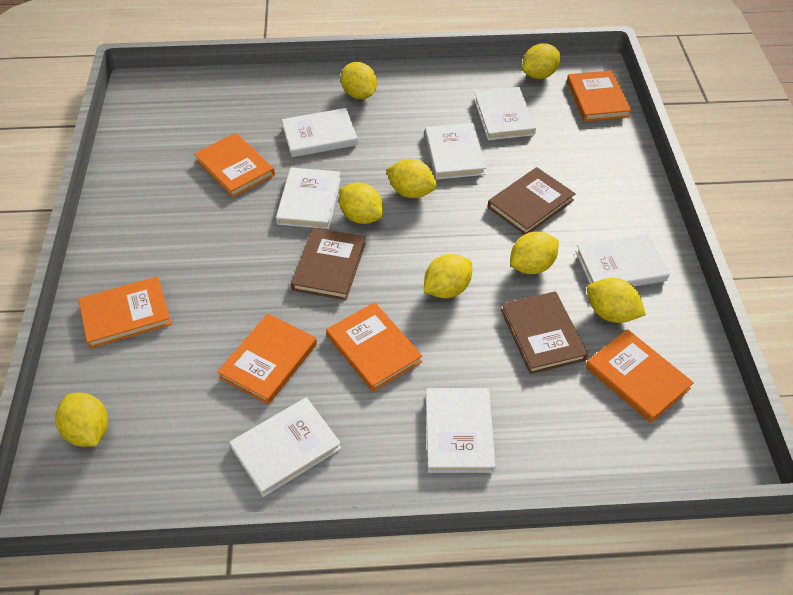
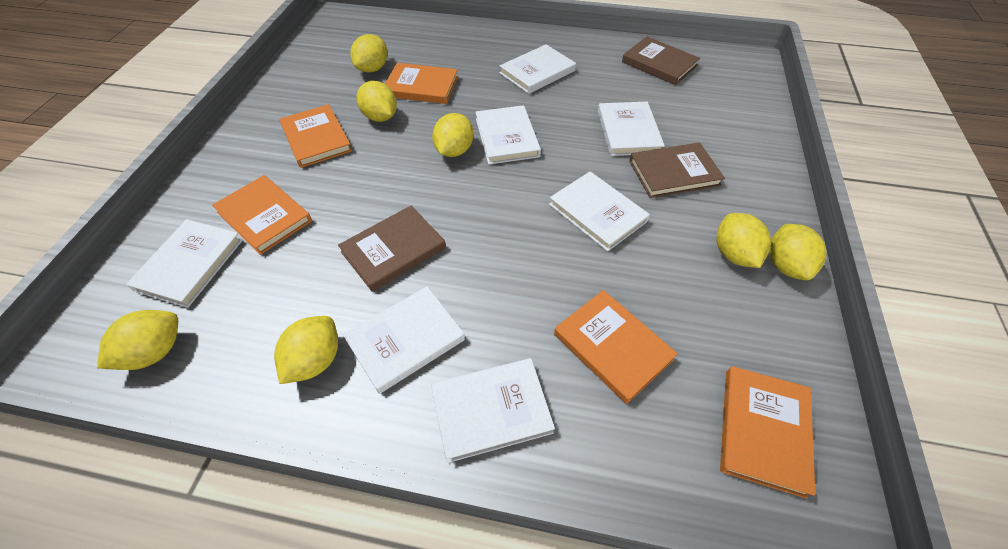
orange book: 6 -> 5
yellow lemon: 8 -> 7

==

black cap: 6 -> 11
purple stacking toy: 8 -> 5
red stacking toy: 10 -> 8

==

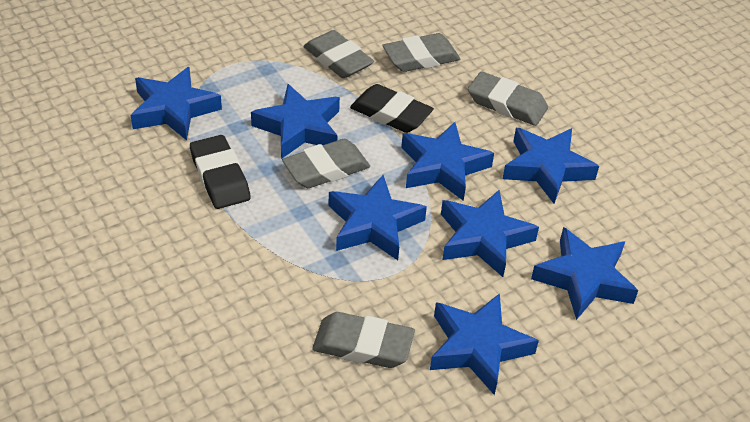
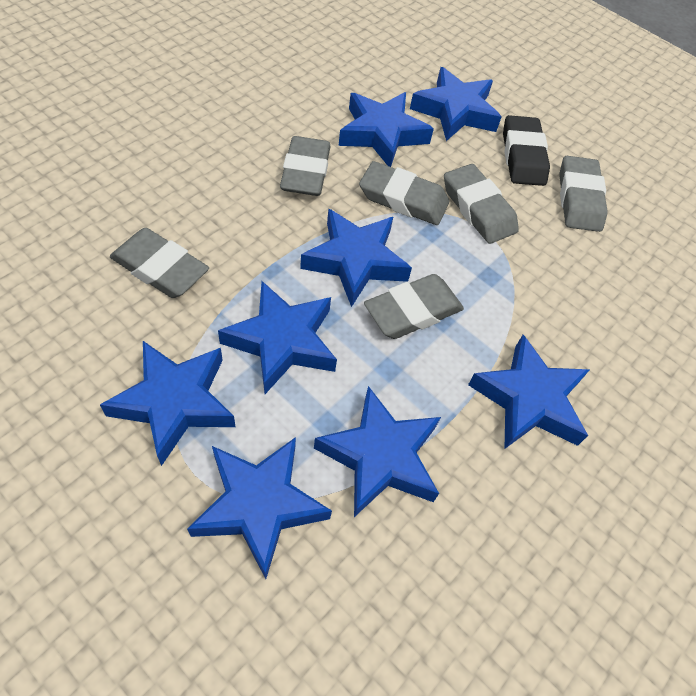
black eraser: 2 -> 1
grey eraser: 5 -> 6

- PROBLEM -
Look over the entries above. Copy every line that contains the word "stacking".

- WRITTEN SOLUTION -
purple stacking toy: 8 -> 5
red stacking toy: 10 -> 8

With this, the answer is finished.